»»

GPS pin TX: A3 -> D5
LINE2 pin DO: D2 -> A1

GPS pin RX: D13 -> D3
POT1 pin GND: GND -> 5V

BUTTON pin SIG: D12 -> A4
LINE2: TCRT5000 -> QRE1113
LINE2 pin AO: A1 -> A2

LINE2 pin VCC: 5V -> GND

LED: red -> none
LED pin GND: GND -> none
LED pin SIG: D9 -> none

««

[How to complete this task] Hand back the listing exactly. Include every line.

[Solution for this problem]
GPS pin TX: A3 -> D5
LINE2 pin DO: D2 -> A1

GPS pin RX: D13 -> D3
POT1 pin GND: GND -> 5V

BUTTON pin SIG: D12 -> A4
LINE2: TCRT5000 -> QRE1113
LINE2 pin AO: A1 -> A2

LINE2 pin VCC: 5V -> GND

LED: red -> none
LED pin GND: GND -> none
LED pin SIG: D9 -> none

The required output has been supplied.